▶ [Description of the task]
Please repeat exactly the lines below from the one containing "blue carton [320,161,378,253] -> none" down to the one containing "none -> green bucket [341,25,404,102]", both included, and nothing else.

▶ [Records]
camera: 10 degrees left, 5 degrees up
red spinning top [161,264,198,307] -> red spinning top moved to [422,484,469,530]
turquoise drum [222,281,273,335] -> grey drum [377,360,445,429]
==
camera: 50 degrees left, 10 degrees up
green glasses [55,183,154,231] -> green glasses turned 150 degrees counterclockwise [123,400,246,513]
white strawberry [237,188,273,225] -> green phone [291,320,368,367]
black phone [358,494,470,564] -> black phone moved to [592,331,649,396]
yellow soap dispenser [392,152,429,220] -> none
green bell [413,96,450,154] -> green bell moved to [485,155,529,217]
...
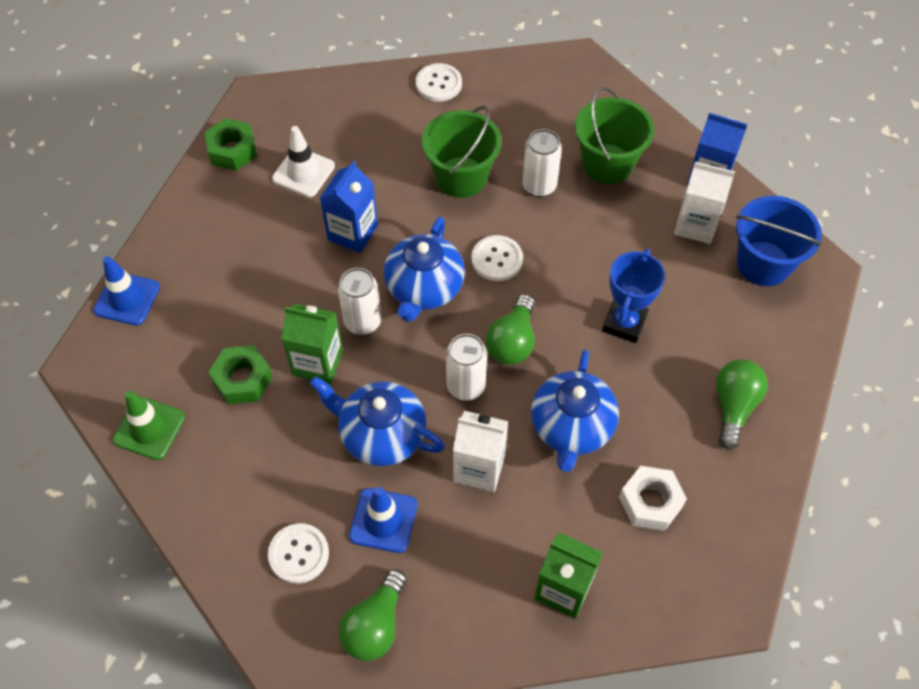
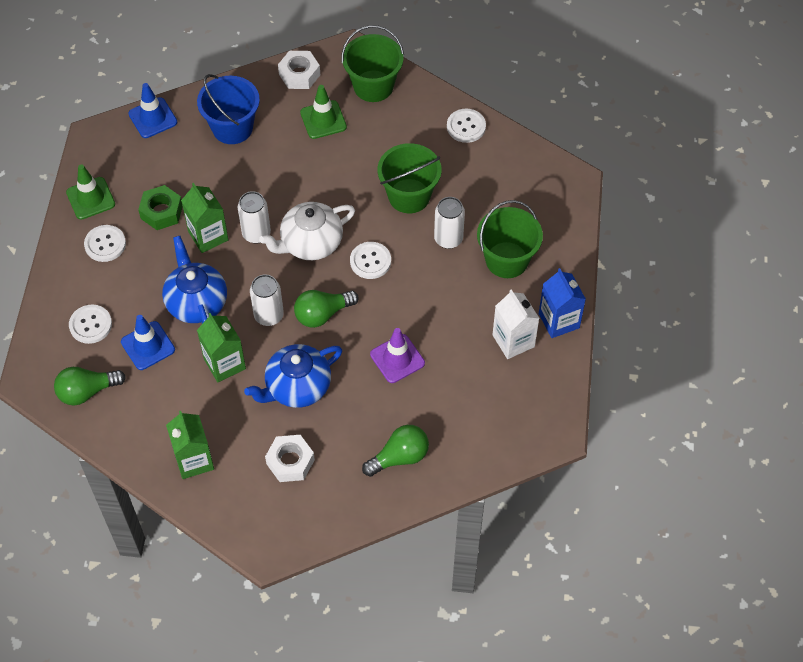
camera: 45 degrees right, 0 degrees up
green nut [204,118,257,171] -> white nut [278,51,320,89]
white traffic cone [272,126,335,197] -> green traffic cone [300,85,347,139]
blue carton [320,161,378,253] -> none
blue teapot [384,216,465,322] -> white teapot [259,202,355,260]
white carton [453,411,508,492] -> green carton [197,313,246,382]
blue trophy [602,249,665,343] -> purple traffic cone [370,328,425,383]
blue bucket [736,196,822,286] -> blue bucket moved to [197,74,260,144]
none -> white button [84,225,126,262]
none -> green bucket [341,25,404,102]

▶ [Result]
blue carton [320,161,378,253] -> none
blue teapot [384,216,465,322] -> white teapot [259,202,355,260]
white carton [453,411,508,492] -> green carton [197,313,246,382]
blue trophy [602,249,665,343] -> purple traffic cone [370,328,425,383]
blue bucket [736,196,822,286] -> blue bucket moved to [197,74,260,144]
none -> white button [84,225,126,262]
none -> green bucket [341,25,404,102]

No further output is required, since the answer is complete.